## Object correspondence data:
■ ■ ■ ■ ■

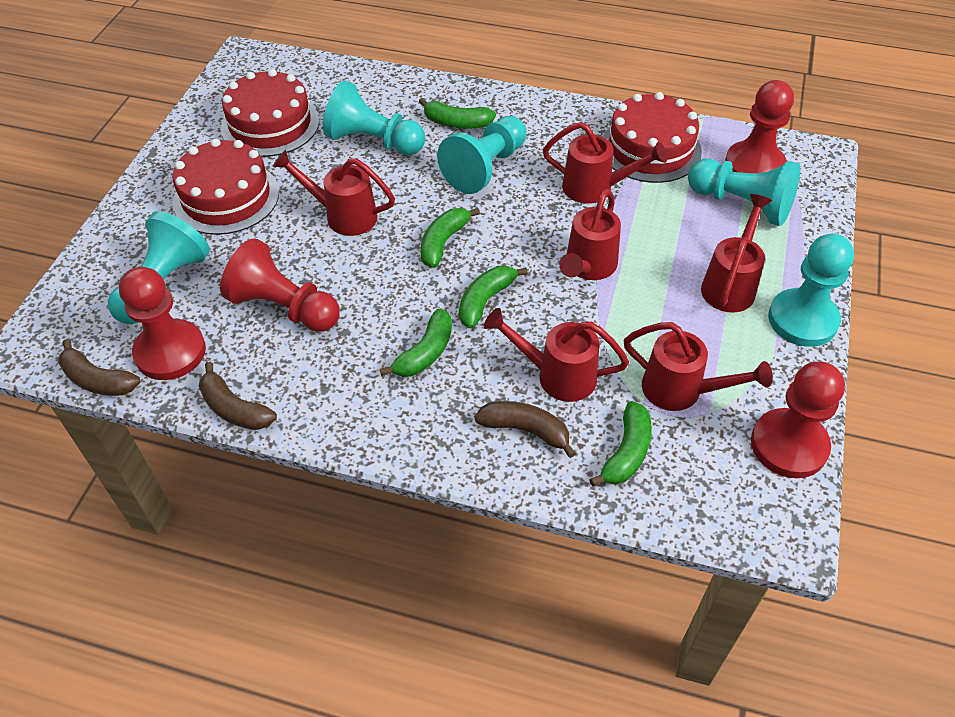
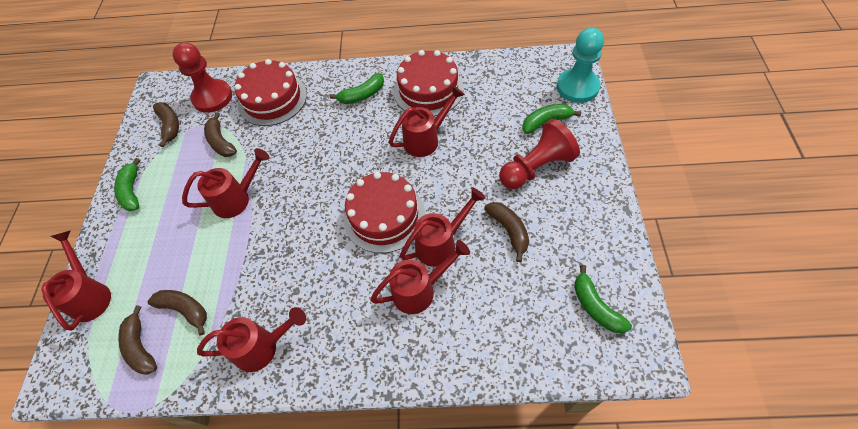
brown banana: 3 -> 5
green banana: 5 -> 4
red pawn: 4 -> 2
turquoise pawn: 5 -> 1

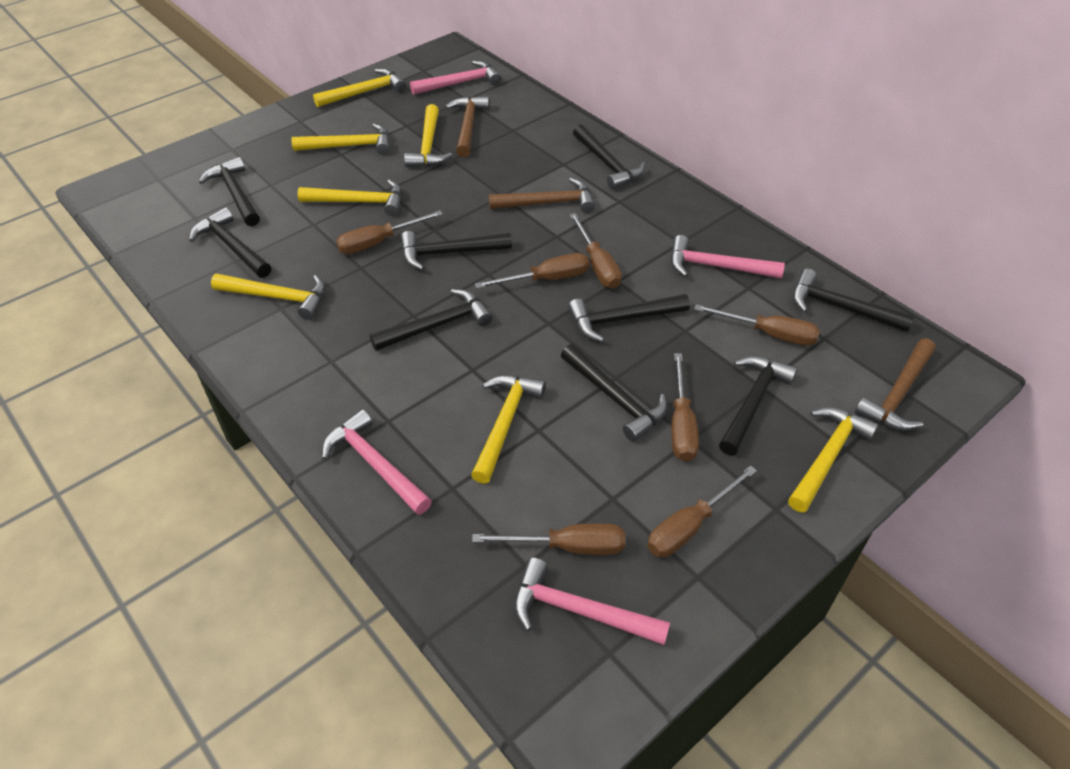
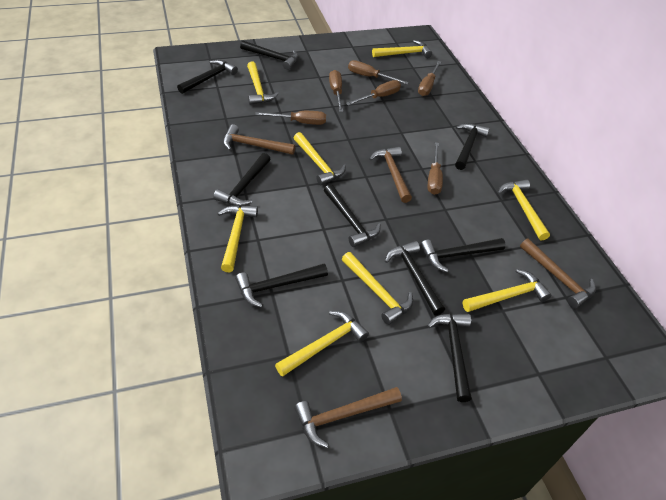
brown hammer: 3 -> 4
brown screwdriver: 7 -> 6
pink hammer: 4 -> 0
yellow hammer: 7 -> 8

■ ■ ■ ■ ■

Within the data above, find the lines that contain the word "hammer" and copy each of them.

## ANSWER TO THE PROBLEM:
brown hammer: 3 -> 4
pink hammer: 4 -> 0
yellow hammer: 7 -> 8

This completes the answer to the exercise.